Print the listing below a second time, exactly, and omit its images.
==== GIVEN DATA
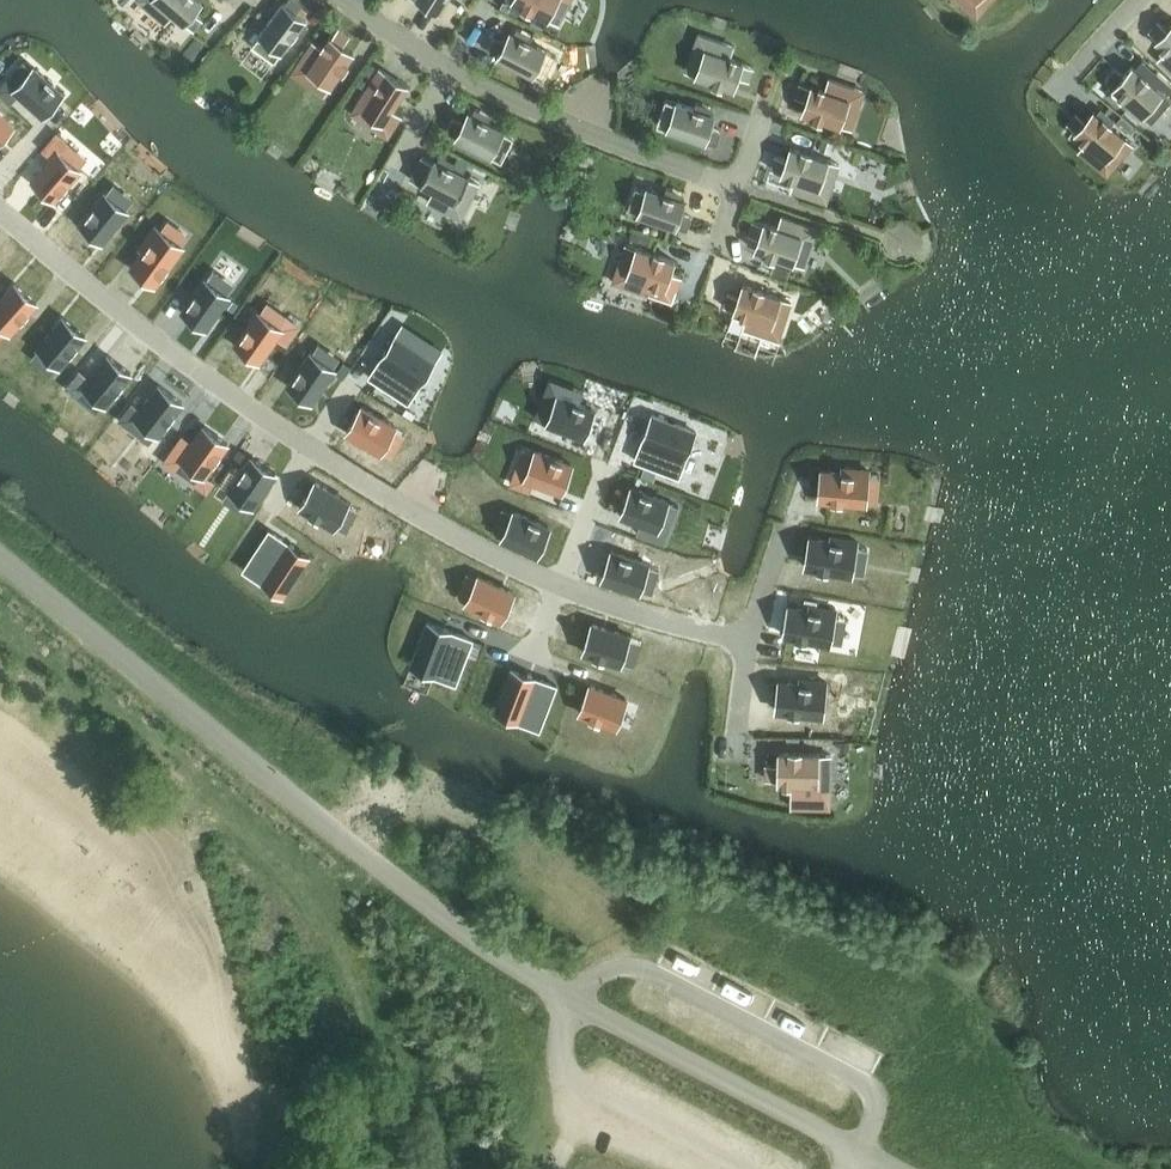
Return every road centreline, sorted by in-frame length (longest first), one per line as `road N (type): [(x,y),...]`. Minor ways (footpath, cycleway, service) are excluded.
road 1 (unclassified): [(895,1168),(518,967),(319,824),(0,560)]
road 2 (track): [(453,783),(394,812),(319,824)]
========
FINAL ANSWER
Return every road centreline, sorted by in-frame length (longest first), one per line as `road N (type): [(x,y),...]`. Minor ways (footpath, cycleway, service) are excluded.
road 1 (unclassified): [(895,1168),(518,967),(319,824),(0,560)]
road 2 (track): [(453,783),(394,812),(319,824)]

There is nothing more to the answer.